→ **Work instructions**
Would you print the data below exactly, leaving out every picture?

___ Data extract ___

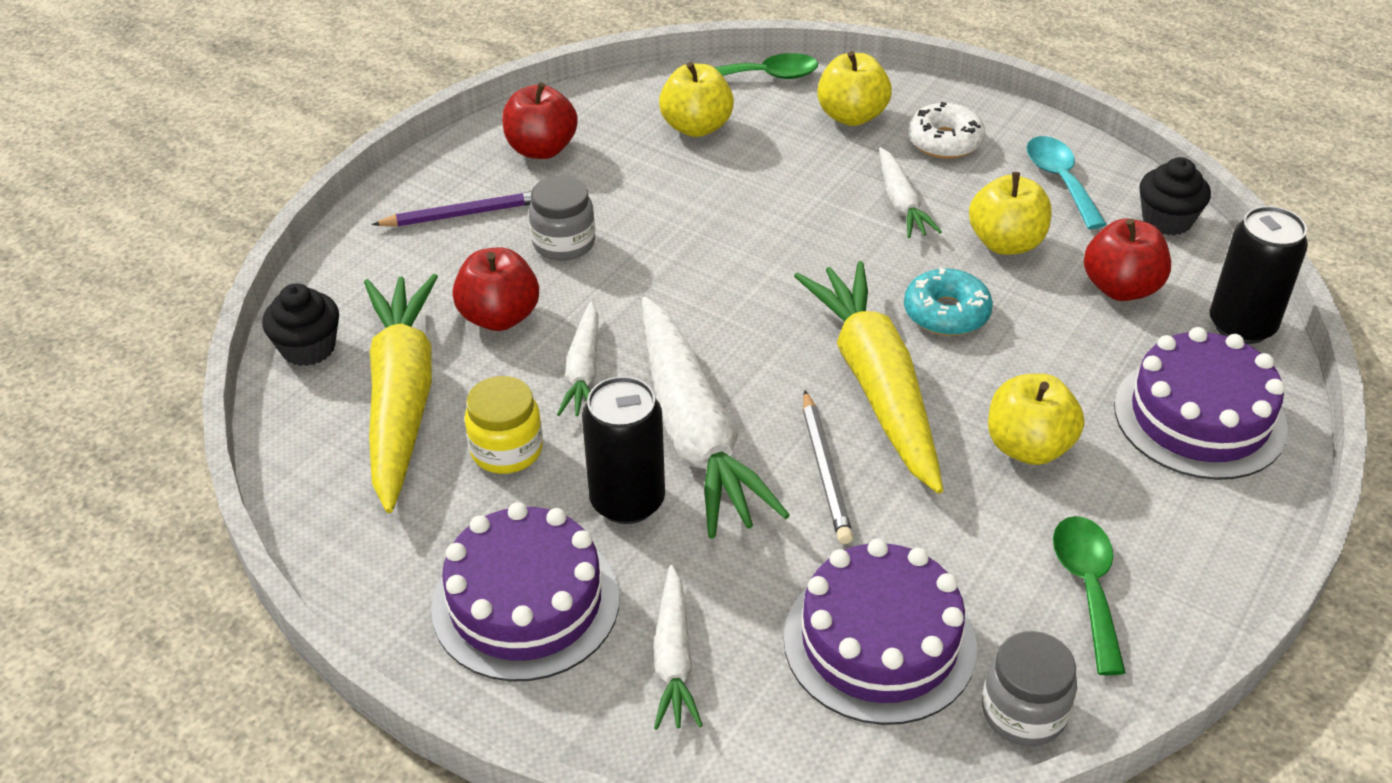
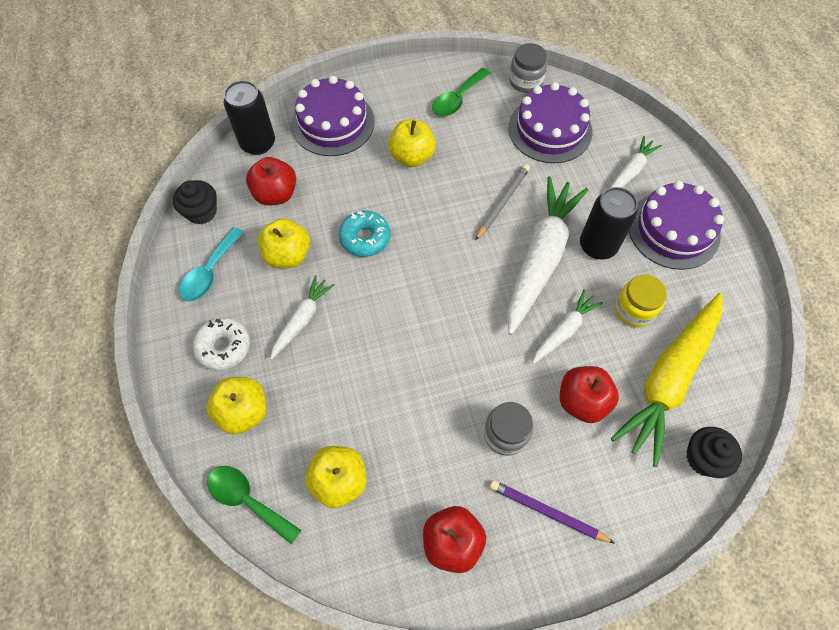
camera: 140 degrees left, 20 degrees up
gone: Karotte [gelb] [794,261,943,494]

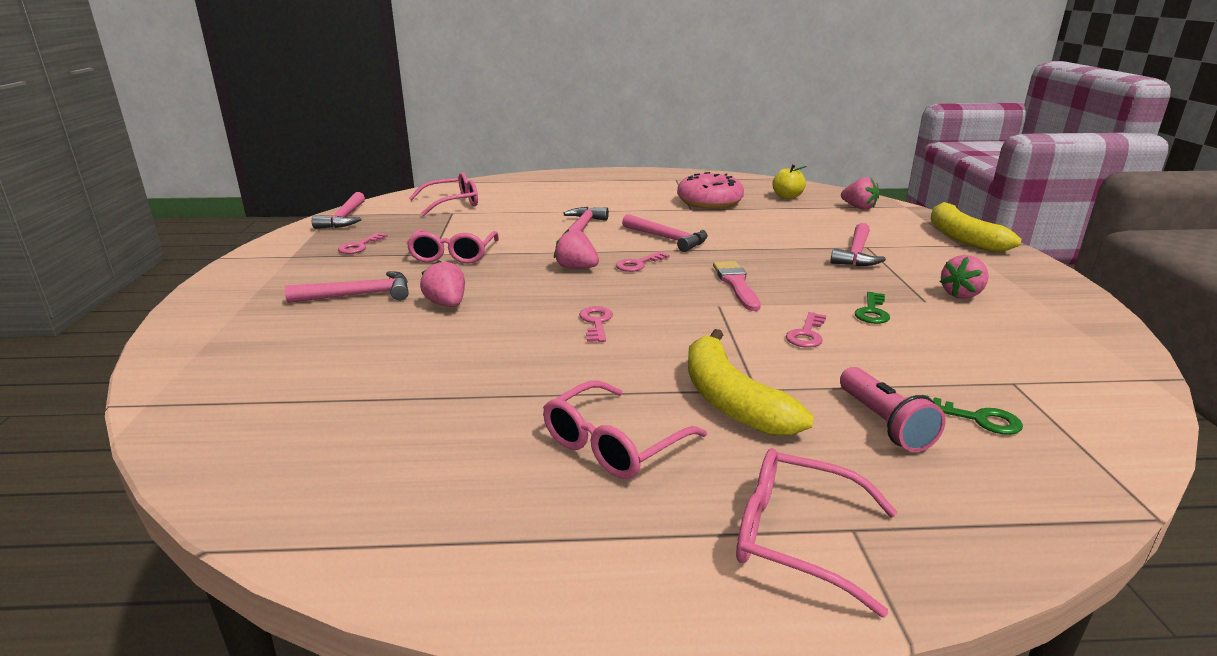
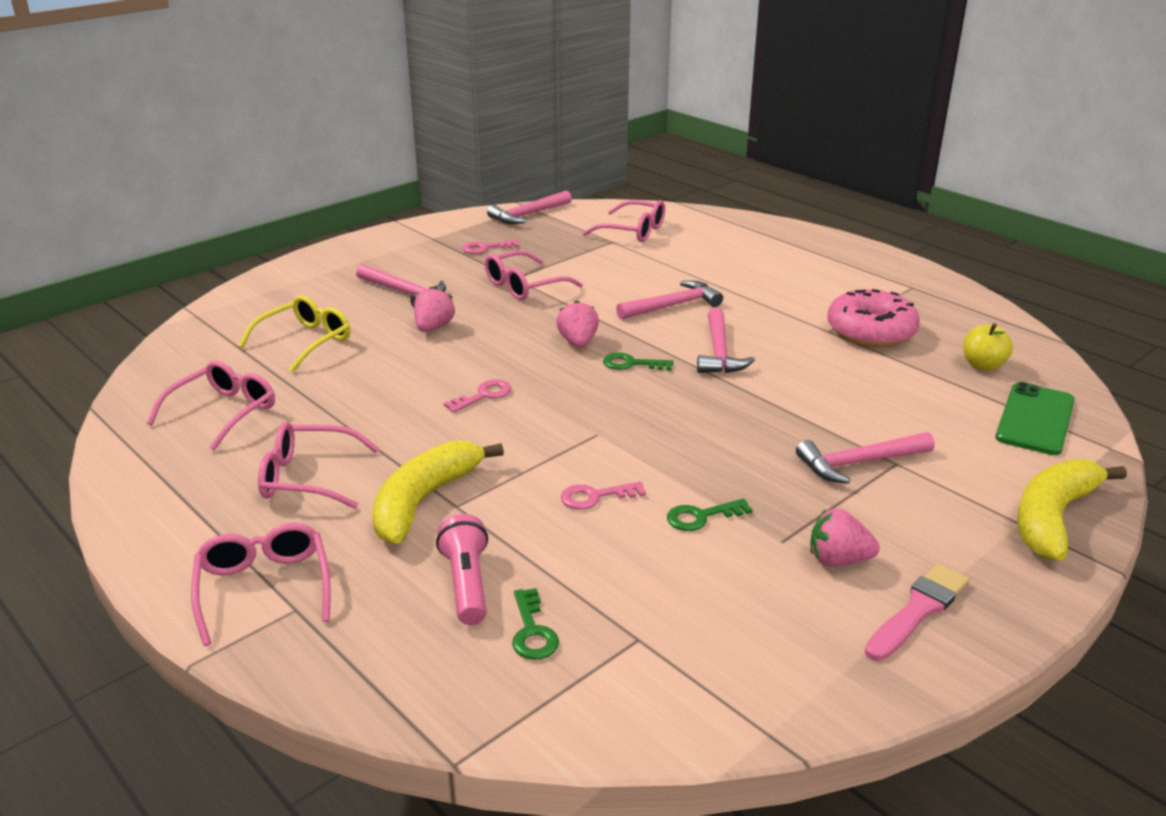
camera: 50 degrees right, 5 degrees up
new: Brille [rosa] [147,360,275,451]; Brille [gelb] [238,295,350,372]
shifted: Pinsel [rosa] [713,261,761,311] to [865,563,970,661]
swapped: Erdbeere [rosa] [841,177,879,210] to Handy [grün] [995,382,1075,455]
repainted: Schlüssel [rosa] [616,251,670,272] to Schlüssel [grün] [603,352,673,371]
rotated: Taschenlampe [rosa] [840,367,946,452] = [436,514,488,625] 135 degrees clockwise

___

→ **Answer section**
camera: 140 degrees left, 20 degrees up
gone: Karotte [gelb] [794,261,943,494]

camera: 50 degrees right, 5 degrees up
new: Brille [rosa] [147,360,275,451]; Brille [gelb] [238,295,350,372]
shifted: Pinsel [rosa] [713,261,761,311] to [865,563,970,661]
swapped: Erdbeere [rosa] [841,177,879,210] to Handy [grün] [995,382,1075,455]
repainted: Schlüssel [rosa] [616,251,670,272] to Schlüssel [grün] [603,352,673,371]
rotated: Taschenlampe [rosa] [840,367,946,452] = [436,514,488,625] 135 degrees clockwise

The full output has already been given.